◆ EXERCISE AIM:
Write the records out again, precisely as they stand.
───── THE DATA ─────
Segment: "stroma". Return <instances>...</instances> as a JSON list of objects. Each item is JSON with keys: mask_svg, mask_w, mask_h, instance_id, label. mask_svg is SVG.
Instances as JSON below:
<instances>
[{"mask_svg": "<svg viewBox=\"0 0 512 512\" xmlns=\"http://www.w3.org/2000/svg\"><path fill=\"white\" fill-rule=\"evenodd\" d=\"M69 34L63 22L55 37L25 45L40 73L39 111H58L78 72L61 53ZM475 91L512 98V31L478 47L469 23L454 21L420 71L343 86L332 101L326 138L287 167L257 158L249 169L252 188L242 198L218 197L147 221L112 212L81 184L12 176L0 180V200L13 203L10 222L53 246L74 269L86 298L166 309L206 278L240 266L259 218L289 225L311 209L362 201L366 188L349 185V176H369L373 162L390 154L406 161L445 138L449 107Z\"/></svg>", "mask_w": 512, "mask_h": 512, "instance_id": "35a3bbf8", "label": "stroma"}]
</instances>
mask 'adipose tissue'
─────
◆ TASK OUTPUT:
Segment: "stroma". Return <instances>...</instances> as a JSON list of objects. Each item is JSON with keys: mask_svg, mask_w, mask_h, instance_id, label. mask_svg is SVG.
Instances as JSON below:
<instances>
[{"mask_svg": "<svg viewBox=\"0 0 512 512\" xmlns=\"http://www.w3.org/2000/svg\"><path fill=\"white\" fill-rule=\"evenodd\" d=\"M69 34L63 22L55 37L25 45L40 73L39 111H58L78 72L61 53ZM475 91L512 98V31L478 47L469 23L454 21L420 71L343 86L332 101L326 138L287 167L257 158L249 169L252 188L242 198L218 197L147 221L112 212L81 184L12 176L0 180V200L13 203L10 222L53 246L74 269L86 298L166 309L206 278L240 266L259 218L289 225L311 209L362 201L366 188L349 185V176H369L373 162L390 154L406 161L445 138L449 107Z\"/></svg>", "mask_w": 512, "mask_h": 512, "instance_id": "35a3bbf8", "label": "stroma"}]
</instances>
mask 'adipose tissue'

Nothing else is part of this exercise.